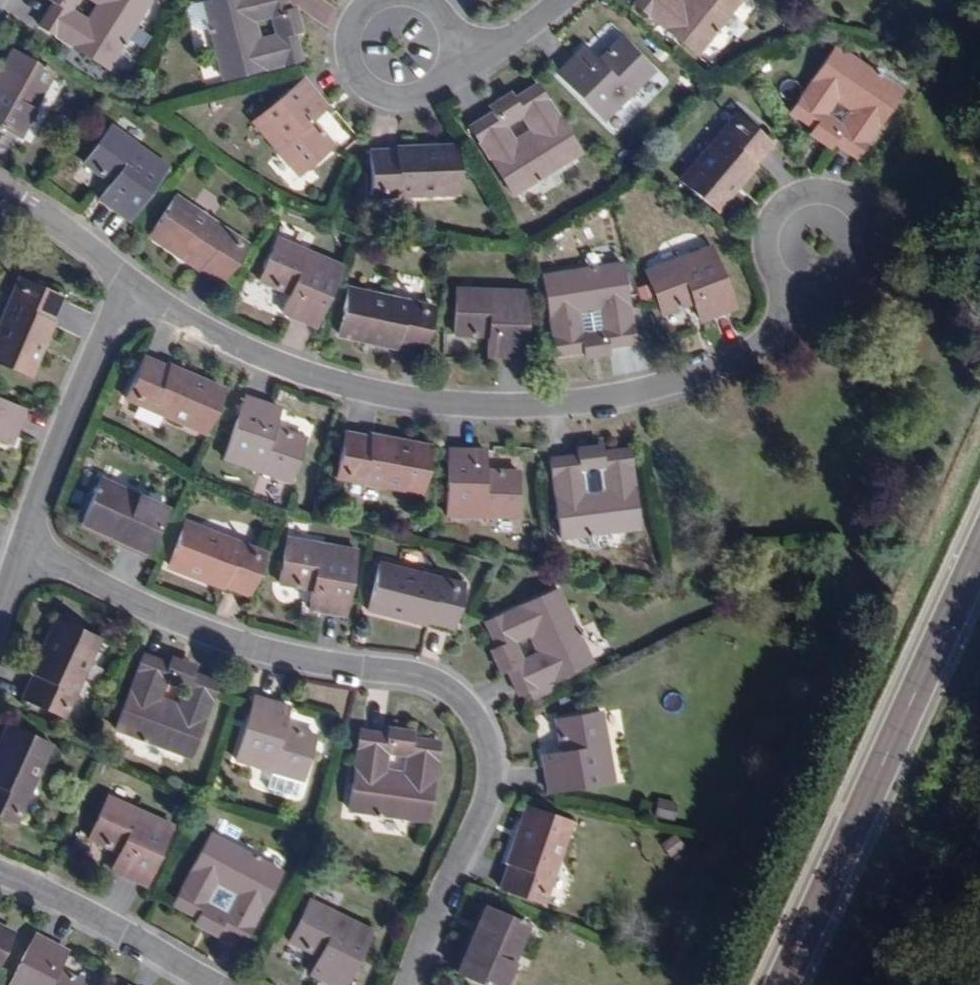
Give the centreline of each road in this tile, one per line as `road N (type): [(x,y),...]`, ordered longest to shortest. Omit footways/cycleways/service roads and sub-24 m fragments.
road 1 (residential): [(826,243),(784,337),(744,362),(687,383),(541,407),(474,406),(337,384),(207,334),(135,284)]
road 2 (residential): [(22,552),(215,634),(453,686),(493,755),(495,802),(455,876),(414,984)]
road 3 (primary): [(979,548),(781,984)]
road 4 (residential): [(135,284),(73,406),(22,552)]
road 5 (residential): [(218,984),(0,873)]
road 6 (residential): [(453,50),(449,68),(425,94),(389,99),(373,92),(347,48),(358,17),(380,0)]
road 7 (residential): [(135,284),(0,190)]
road 8 (residential): [(453,50),(520,37),(561,0)]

### Description of the task
The data above should be repeated exactly, minus any pictures.

### Result for this exercise
Give the centreline of each road in this tile, one per line as `road N (type): [(x,y),...]`, ordered longest to shortest. Omit footways/cycleways/service roads and sub-24 m fragments.
road 1 (residential): [(826,243),(784,337),(744,362),(687,383),(541,407),(474,406),(337,384),(207,334),(135,284)]
road 2 (residential): [(22,552),(215,634),(453,686),(493,755),(495,802),(455,876),(414,984)]
road 3 (primary): [(979,548),(781,984)]
road 4 (residential): [(135,284),(73,406),(22,552)]
road 5 (residential): [(218,984),(0,873)]
road 6 (residential): [(453,50),(449,68),(425,94),(389,99),(373,92),(347,48),(358,17),(380,0)]
road 7 (residential): [(135,284),(0,190)]
road 8 (residential): [(453,50),(520,37),(561,0)]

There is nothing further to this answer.